**Exercise objective**
Could you return the lines below exactly, from the first line up to and including the line that holds "LCD pin GND: GND -> none"?
·····
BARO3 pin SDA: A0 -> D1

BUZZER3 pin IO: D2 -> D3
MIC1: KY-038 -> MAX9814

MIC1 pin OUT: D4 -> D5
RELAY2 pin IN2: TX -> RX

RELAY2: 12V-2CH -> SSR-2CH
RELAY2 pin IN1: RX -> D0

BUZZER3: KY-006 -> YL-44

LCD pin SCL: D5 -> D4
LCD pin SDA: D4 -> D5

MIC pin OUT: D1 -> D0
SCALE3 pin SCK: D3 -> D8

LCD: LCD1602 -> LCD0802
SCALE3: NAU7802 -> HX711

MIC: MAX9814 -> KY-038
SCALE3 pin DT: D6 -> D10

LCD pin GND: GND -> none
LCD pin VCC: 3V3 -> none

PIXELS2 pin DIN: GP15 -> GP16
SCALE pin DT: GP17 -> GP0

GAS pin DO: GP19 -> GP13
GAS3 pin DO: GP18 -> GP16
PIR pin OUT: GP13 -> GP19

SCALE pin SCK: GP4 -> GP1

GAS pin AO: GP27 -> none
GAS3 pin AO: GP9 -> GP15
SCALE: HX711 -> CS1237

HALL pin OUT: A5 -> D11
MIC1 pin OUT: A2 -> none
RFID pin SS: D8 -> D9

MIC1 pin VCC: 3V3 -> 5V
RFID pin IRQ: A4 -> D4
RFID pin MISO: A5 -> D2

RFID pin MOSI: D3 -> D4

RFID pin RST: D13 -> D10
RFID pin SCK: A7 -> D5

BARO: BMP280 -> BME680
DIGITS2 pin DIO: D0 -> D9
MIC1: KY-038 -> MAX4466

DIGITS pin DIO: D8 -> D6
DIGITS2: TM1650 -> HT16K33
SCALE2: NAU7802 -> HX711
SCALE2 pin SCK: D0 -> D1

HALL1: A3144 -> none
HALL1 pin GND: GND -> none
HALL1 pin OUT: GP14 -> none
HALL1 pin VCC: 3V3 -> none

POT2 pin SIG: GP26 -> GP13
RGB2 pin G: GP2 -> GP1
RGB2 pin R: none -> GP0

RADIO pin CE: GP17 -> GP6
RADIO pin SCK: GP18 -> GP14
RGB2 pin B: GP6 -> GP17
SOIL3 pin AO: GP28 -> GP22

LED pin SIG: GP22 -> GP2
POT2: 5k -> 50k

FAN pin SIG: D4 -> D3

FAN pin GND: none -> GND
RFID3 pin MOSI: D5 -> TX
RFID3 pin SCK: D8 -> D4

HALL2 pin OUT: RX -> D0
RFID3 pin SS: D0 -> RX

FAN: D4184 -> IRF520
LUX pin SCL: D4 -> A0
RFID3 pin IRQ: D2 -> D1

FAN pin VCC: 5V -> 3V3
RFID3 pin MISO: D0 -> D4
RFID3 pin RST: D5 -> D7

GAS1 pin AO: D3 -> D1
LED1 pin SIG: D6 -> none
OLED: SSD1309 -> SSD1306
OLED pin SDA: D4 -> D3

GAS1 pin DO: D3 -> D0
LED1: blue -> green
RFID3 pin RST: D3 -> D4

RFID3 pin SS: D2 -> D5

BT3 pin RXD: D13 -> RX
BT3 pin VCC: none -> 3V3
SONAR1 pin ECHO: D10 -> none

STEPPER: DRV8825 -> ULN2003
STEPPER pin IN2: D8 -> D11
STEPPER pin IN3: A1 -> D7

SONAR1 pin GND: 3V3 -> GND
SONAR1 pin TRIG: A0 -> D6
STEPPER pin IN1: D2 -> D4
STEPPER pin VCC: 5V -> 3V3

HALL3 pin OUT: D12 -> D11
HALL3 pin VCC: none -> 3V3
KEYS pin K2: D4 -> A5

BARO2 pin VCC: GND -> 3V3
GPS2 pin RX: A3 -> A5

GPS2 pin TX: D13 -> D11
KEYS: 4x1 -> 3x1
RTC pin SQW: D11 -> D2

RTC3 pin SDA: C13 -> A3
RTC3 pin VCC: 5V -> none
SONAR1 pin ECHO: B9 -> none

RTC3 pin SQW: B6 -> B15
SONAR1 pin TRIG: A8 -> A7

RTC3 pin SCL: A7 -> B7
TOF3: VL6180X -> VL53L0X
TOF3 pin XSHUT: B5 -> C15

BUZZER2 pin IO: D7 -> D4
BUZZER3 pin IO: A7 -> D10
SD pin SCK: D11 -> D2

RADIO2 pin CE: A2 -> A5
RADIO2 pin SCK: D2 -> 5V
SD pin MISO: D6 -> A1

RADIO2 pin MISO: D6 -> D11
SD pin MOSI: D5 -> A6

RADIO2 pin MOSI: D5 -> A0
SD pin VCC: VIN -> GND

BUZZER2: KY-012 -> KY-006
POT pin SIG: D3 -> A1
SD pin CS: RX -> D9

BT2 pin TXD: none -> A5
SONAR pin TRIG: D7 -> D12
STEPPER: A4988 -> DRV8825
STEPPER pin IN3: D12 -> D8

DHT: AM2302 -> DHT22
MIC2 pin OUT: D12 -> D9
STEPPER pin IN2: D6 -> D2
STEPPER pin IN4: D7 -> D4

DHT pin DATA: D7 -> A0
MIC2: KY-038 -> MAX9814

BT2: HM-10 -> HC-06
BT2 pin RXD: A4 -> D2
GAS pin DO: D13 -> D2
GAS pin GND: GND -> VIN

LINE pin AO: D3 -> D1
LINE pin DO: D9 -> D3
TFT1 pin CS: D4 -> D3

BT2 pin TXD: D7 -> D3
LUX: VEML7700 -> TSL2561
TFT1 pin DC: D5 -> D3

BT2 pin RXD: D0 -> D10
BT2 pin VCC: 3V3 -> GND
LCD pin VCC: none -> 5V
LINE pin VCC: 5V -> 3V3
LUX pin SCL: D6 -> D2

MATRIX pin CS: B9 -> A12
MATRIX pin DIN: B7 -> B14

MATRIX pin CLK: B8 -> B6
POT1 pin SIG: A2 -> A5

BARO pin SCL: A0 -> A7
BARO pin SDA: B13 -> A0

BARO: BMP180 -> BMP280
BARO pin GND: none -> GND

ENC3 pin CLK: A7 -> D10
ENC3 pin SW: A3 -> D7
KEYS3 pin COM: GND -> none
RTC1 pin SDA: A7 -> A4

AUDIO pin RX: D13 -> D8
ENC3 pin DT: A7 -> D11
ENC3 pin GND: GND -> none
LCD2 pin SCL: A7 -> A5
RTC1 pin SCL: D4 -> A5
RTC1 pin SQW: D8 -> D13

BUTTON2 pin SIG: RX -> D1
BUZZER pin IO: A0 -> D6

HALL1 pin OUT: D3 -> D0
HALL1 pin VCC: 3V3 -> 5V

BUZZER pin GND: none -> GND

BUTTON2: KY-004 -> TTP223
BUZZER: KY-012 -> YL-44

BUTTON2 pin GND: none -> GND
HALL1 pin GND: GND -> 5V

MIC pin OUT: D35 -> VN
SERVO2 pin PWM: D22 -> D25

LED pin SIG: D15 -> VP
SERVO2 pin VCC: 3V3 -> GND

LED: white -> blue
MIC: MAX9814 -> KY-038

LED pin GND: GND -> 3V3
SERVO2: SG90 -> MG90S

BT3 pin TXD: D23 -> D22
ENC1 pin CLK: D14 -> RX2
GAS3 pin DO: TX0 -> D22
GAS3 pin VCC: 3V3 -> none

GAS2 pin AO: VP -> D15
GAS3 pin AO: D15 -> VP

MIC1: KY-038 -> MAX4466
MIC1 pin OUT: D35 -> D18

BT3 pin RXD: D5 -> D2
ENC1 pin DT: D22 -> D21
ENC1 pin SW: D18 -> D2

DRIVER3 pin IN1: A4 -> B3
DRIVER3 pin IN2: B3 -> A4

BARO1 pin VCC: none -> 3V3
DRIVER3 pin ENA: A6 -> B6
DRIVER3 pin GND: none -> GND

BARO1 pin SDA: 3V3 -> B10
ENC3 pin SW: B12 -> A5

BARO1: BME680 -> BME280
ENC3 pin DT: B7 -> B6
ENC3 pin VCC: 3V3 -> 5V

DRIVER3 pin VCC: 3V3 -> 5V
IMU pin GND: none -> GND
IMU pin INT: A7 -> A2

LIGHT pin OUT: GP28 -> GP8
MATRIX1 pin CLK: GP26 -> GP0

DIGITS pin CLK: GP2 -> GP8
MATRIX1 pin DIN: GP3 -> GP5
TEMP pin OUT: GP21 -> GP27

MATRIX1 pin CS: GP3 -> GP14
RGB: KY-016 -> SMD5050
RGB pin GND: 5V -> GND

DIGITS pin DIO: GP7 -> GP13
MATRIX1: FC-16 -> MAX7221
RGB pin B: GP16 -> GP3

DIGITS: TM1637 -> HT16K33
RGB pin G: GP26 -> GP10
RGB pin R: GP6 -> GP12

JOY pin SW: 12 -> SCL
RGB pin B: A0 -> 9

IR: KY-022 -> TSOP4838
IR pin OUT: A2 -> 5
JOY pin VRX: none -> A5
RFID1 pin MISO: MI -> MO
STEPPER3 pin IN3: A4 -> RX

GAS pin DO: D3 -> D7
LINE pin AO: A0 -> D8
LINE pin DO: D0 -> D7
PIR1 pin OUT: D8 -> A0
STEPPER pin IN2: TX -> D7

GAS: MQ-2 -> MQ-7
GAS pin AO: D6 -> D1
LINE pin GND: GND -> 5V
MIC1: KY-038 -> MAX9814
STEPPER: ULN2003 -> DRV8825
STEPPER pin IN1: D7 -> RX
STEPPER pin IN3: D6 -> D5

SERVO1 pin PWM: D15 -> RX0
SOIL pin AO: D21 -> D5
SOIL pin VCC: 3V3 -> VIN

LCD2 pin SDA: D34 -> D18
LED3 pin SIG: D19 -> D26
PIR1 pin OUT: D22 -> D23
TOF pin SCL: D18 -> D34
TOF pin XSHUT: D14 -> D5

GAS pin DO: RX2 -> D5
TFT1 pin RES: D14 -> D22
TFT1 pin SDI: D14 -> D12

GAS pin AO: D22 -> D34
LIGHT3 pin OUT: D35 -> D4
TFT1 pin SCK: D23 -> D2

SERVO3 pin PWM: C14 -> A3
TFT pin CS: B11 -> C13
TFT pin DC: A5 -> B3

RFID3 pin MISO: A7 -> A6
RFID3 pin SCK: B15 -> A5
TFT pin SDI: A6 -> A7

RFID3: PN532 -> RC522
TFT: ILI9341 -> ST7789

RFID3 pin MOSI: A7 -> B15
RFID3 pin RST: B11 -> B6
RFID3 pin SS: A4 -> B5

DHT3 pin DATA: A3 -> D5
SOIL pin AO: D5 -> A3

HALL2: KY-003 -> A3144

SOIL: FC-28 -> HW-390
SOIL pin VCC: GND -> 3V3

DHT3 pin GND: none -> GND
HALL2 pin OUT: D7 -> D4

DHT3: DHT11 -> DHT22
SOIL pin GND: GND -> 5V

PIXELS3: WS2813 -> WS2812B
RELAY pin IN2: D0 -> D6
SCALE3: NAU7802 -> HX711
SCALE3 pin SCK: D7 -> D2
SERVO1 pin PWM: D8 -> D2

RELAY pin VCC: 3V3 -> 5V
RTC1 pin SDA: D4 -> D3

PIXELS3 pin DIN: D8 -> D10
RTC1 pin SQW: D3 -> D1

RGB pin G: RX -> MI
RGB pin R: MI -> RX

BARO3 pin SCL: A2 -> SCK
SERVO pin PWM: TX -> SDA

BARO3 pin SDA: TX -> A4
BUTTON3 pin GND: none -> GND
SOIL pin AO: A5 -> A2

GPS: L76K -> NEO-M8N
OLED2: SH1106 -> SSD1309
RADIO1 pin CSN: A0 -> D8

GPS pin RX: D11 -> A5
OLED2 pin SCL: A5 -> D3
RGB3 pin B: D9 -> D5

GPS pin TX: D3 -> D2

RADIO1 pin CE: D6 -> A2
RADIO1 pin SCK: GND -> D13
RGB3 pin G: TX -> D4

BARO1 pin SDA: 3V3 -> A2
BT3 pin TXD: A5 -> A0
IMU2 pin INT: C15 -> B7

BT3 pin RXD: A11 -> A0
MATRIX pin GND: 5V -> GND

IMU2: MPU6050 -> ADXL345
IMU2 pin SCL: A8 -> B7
·····
**Task solution**
BARO3 pin SDA: A0 -> D1

BUZZER3 pin IO: D2 -> D3
MIC1: KY-038 -> MAX9814

MIC1 pin OUT: D4 -> D5
RELAY2 pin IN2: TX -> RX

RELAY2: 12V-2CH -> SSR-2CH
RELAY2 pin IN1: RX -> D0

BUZZER3: KY-006 -> YL-44

LCD pin SCL: D5 -> D4
LCD pin SDA: D4 -> D5

MIC pin OUT: D1 -> D0
SCALE3 pin SCK: D3 -> D8

LCD: LCD1602 -> LCD0802
SCALE3: NAU7802 -> HX711

MIC: MAX9814 -> KY-038
SCALE3 pin DT: D6 -> D10

LCD pin GND: GND -> none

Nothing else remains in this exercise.